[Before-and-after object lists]
---+---
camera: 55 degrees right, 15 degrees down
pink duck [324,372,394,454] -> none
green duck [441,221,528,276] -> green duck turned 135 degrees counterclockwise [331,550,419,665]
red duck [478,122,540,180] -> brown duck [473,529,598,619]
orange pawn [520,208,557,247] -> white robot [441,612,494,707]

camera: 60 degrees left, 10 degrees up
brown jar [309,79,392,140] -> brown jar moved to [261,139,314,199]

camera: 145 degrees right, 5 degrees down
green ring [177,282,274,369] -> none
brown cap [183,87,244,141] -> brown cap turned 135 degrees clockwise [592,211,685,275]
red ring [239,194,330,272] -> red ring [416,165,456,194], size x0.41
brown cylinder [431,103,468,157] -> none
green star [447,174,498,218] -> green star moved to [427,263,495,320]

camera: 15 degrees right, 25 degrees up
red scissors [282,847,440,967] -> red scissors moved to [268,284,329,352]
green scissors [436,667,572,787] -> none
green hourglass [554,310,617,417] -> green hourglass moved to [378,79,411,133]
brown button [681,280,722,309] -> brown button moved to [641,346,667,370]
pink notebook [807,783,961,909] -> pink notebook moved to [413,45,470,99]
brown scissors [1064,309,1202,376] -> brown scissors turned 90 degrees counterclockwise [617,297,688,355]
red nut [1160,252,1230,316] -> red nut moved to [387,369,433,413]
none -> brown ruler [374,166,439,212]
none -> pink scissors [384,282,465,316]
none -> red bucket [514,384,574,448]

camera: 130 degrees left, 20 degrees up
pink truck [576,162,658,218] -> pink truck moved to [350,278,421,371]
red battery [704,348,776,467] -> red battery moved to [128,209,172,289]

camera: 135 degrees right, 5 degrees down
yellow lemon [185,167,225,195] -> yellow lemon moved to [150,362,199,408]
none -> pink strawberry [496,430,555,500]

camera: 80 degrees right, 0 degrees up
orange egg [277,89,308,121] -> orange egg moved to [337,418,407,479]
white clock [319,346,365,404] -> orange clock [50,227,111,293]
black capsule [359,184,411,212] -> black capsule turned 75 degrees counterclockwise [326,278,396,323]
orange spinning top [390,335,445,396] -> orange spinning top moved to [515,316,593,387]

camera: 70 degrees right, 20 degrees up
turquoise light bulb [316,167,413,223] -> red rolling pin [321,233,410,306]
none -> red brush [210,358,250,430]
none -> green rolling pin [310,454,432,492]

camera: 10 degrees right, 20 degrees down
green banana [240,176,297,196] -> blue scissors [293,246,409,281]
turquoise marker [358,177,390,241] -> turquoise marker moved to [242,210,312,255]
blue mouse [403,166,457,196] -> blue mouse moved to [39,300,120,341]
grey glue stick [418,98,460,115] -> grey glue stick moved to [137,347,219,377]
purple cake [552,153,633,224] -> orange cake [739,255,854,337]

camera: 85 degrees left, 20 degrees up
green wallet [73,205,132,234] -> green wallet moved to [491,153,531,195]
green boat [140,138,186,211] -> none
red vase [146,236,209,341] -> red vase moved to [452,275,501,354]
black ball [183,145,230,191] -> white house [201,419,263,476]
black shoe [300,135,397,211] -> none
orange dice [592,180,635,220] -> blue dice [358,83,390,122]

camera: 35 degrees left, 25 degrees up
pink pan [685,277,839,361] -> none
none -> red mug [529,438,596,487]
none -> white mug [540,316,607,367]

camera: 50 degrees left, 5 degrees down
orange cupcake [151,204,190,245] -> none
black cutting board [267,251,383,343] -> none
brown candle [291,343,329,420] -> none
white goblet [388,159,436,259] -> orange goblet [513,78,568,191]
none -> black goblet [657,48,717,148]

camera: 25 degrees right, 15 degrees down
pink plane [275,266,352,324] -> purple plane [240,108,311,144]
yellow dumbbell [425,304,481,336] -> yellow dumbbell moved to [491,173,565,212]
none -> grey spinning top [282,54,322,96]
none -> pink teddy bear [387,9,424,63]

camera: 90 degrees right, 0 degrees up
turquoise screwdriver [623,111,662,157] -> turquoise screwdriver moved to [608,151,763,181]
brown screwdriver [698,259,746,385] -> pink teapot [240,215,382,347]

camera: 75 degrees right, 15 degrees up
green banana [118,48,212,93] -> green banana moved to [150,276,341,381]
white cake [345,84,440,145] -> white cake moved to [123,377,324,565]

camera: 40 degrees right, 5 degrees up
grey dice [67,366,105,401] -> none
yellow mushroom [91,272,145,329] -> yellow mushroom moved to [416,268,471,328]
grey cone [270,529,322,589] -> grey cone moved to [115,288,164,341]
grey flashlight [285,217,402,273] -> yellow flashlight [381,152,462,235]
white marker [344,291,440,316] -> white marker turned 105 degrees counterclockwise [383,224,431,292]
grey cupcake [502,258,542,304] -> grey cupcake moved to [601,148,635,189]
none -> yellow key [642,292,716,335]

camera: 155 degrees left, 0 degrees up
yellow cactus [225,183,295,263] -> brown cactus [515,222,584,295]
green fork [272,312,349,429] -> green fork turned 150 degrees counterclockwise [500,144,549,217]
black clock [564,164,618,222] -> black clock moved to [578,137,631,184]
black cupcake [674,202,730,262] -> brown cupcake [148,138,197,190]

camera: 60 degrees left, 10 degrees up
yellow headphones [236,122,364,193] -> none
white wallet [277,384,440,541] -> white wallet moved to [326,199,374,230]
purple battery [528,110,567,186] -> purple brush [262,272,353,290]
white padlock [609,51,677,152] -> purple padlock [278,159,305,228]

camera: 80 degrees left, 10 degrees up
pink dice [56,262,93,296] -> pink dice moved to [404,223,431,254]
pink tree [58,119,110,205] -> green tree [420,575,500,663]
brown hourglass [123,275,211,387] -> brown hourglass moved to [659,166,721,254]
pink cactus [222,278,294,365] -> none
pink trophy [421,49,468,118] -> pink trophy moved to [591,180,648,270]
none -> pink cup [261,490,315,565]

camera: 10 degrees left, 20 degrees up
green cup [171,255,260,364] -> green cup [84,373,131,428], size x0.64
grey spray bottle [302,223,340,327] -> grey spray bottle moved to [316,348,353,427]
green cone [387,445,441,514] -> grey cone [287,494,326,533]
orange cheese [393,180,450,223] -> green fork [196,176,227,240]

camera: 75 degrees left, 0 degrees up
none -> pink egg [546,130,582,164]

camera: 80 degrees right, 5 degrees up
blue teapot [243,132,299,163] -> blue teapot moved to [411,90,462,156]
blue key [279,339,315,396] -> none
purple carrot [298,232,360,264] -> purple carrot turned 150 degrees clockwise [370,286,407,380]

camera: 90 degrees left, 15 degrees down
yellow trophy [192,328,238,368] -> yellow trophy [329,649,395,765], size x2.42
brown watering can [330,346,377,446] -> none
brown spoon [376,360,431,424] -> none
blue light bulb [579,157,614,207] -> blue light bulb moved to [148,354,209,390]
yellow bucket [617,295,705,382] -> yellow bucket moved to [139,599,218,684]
---+---
From the records above, extract exactly and only the lines that begin at the line with "camera: 85 degrees left, 20 degrees up" and stop after the line with "brown candle [291,343,329,420] -> none".

camera: 85 degrees left, 20 degrees up
green wallet [73,205,132,234] -> green wallet moved to [491,153,531,195]
green boat [140,138,186,211] -> none
red vase [146,236,209,341] -> red vase moved to [452,275,501,354]
black ball [183,145,230,191] -> white house [201,419,263,476]
black shoe [300,135,397,211] -> none
orange dice [592,180,635,220] -> blue dice [358,83,390,122]

camera: 35 degrees left, 25 degrees up
pink pan [685,277,839,361] -> none
none -> red mug [529,438,596,487]
none -> white mug [540,316,607,367]

camera: 50 degrees left, 5 degrees down
orange cupcake [151,204,190,245] -> none
black cutting board [267,251,383,343] -> none
brown candle [291,343,329,420] -> none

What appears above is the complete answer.